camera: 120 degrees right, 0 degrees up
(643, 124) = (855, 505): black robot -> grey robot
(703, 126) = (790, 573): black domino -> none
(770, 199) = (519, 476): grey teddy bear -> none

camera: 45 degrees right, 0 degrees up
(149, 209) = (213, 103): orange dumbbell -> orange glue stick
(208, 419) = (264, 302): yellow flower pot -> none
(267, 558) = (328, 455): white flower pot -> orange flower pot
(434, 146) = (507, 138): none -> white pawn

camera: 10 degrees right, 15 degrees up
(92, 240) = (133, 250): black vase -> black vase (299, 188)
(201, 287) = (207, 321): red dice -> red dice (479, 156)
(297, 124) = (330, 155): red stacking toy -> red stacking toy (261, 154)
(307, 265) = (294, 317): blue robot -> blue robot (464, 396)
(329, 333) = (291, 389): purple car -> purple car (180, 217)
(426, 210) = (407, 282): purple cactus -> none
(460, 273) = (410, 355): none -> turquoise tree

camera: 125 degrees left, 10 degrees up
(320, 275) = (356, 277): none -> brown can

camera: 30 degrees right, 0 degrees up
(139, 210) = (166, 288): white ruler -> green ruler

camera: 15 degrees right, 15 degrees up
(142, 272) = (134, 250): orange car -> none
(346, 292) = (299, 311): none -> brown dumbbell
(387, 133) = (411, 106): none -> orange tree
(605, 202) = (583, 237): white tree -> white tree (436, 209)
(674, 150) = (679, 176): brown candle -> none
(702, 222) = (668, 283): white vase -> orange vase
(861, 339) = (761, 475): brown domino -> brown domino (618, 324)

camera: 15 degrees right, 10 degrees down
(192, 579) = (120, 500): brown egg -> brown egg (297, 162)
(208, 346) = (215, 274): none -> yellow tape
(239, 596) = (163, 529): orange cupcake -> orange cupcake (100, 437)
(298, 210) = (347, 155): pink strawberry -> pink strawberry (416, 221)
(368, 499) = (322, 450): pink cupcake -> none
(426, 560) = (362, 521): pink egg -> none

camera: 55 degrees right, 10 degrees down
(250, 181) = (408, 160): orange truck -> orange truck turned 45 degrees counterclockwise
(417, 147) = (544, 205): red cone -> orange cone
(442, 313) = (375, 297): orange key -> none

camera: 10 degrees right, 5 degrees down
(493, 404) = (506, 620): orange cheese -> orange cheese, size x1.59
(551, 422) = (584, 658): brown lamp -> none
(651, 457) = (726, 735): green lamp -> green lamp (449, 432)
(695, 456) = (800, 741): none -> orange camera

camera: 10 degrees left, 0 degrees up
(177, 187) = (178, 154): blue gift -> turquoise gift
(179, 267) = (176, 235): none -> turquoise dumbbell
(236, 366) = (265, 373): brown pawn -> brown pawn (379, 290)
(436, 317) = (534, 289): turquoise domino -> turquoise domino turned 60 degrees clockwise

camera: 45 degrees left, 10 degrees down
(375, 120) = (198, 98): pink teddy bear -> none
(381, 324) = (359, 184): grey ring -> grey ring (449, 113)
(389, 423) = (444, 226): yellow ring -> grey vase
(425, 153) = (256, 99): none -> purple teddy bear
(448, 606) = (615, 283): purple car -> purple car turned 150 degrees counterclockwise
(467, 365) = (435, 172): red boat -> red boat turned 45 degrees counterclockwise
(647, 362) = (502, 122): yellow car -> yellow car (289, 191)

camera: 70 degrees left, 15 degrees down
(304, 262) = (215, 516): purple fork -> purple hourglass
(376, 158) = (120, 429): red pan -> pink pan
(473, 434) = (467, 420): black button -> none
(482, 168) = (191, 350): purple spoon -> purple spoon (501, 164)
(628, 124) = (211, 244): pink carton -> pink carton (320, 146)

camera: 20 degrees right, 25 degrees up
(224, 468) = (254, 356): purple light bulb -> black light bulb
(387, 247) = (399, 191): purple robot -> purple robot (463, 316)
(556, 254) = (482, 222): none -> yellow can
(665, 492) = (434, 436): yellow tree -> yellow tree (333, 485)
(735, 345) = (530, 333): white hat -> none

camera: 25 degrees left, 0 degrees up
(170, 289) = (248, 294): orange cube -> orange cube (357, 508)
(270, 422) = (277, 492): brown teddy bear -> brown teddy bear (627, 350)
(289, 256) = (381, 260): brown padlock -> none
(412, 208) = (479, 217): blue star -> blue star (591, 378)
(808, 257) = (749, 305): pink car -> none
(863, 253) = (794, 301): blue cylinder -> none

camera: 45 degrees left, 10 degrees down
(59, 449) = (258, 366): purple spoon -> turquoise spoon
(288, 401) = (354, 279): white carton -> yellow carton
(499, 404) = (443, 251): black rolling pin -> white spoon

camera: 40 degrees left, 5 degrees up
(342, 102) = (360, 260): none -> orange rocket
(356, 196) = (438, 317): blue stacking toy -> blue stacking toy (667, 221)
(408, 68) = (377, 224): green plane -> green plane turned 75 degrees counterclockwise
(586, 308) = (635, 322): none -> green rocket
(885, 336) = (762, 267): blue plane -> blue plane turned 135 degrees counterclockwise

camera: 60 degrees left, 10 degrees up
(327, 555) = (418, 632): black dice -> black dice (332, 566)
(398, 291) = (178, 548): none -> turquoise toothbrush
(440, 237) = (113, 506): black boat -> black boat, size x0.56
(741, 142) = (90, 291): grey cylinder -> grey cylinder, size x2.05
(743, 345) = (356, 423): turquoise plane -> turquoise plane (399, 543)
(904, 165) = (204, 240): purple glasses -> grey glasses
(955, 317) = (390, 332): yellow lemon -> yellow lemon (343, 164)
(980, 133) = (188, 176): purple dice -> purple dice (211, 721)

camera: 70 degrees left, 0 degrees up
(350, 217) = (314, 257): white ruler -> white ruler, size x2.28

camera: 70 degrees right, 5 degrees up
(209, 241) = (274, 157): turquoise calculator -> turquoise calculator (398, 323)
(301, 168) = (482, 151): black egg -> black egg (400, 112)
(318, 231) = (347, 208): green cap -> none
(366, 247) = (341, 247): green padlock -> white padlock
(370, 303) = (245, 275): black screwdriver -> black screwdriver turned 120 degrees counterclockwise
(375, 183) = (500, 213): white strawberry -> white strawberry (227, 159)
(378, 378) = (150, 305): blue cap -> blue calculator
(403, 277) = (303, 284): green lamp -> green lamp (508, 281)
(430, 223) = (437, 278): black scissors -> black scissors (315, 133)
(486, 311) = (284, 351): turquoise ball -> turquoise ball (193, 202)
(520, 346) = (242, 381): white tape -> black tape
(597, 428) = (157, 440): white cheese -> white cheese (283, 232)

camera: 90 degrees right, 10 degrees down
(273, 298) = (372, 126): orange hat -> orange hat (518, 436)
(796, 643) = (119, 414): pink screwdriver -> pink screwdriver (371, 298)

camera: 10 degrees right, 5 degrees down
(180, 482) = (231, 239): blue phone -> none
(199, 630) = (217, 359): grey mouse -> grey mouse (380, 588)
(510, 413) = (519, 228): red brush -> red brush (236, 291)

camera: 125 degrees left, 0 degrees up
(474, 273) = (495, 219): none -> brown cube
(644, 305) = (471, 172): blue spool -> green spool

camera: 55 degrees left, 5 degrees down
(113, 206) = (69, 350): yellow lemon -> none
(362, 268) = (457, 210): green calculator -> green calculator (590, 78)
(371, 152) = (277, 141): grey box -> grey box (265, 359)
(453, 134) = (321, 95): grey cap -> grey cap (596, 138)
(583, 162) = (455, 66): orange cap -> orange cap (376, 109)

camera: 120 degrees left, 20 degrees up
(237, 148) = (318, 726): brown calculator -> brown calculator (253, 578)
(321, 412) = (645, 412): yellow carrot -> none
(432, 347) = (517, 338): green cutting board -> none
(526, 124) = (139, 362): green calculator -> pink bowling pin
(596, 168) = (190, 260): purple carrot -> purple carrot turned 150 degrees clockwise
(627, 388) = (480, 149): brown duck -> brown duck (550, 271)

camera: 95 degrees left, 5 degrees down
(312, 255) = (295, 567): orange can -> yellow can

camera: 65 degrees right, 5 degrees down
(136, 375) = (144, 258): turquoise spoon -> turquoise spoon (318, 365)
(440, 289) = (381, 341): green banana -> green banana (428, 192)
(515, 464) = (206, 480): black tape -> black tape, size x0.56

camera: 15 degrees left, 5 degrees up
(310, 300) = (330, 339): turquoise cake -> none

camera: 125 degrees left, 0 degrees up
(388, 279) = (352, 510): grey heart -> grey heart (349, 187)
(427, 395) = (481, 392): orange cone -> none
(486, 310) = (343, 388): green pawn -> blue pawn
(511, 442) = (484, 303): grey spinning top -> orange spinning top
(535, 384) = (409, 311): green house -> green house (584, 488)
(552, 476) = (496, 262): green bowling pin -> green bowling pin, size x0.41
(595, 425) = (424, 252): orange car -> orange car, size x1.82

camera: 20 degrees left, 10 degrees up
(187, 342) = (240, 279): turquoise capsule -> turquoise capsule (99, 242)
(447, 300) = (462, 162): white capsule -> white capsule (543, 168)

= = =

### Aim of the exercise:
The line above containing "camera: 55 degrees left, 5 degrees down", the line containing "(596, 168) = (190, 260): purple", and every line between them are to be transcribed exactly; no other line is wanted.

### Output for this task:
camera: 55 degrees left, 5 degrees down
(113, 206) = (69, 350): yellow lemon -> none
(362, 268) = (457, 210): green calculator -> green calculator (590, 78)
(371, 152) = (277, 141): grey box -> grey box (265, 359)
(453, 134) = (321, 95): grey cap -> grey cap (596, 138)
(583, 162) = (455, 66): orange cap -> orange cap (376, 109)

camera: 120 degrees left, 20 degrees up
(237, 148) = (318, 726): brown calculator -> brown calculator (253, 578)
(321, 412) = (645, 412): yellow carrot -> none
(432, 347) = (517, 338): green cutting board -> none
(526, 124) = (139, 362): green calculator -> pink bowling pin
(596, 168) = (190, 260): purple carrot -> purple carrot turned 150 degrees clockwise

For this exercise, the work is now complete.